(Exercise directions) Could you filter the data below down to the lines that hold the word "white"?

(Supplied entries)
┌──

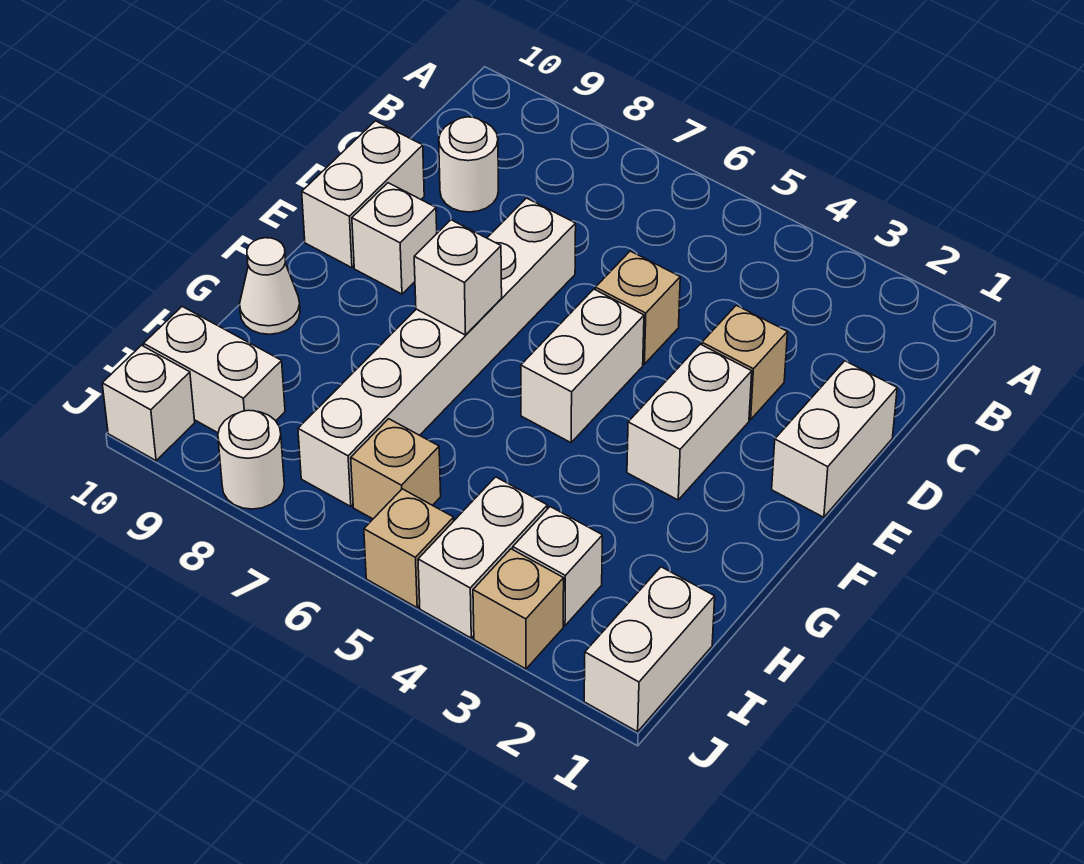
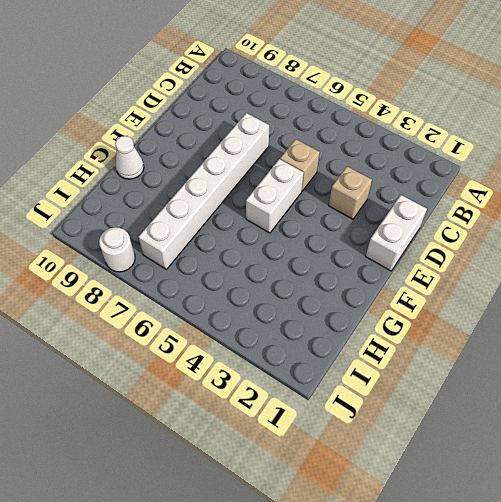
none -> white 1x1 round brick [439,117,499,212]
none -> white 1x2 brick [302,121,424,268]
none -> white 1x2 brick [627,344,752,500]

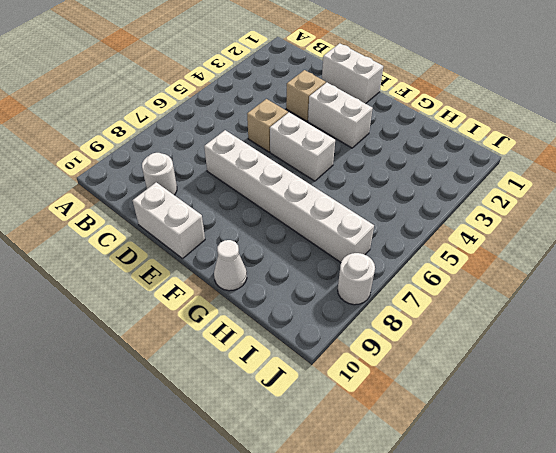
none -> white 1x1 brick [352,183,437,294]
none -> white 1x2 brick [584,567,715,732]
none -> white 1x1 brick [513,507,602,626]

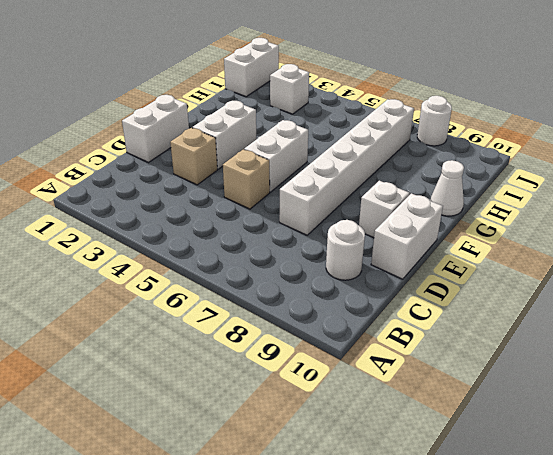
none -> white 1x2 brick [418,477,547,638]
none -> tan 1x1 brick [351,419,441,519]
none -> white 1x2 brick [144,307,285,433]

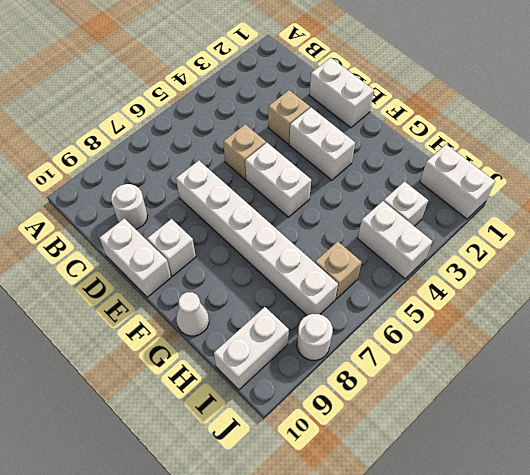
none -> tan 1x1 brick [473,549,564,669]
none -> tan 1x1 brick [364,489,454,607]
none -> white 1x1 brick [102,345,195,461]

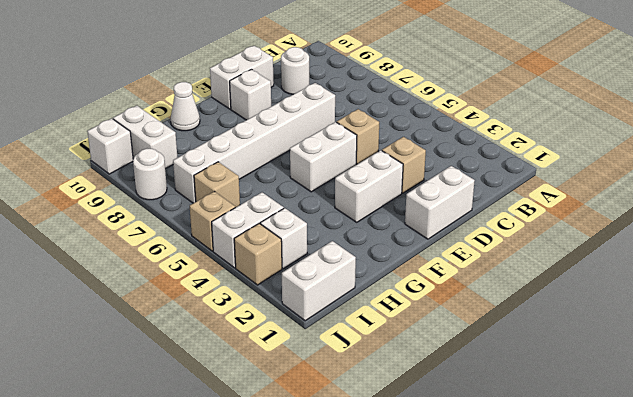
none -> white 1x1 brick [414,220,502,335]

└──

(Result)
none -> white 1x1 round brick [439,117,499,212]
none -> white 1x2 brick [302,121,424,268]
none -> white 1x2 brick [627,344,752,500]
none -> white 1x1 brick [352,183,437,294]
none -> white 1x2 brick [584,567,715,732]
none -> white 1x1 brick [513,507,602,626]
none -> white 1x2 brick [418,477,547,638]
none -> white 1x2 brick [144,307,285,433]
none -> white 1x1 brick [102,345,195,461]
none -> white 1x1 brick [414,220,502,335]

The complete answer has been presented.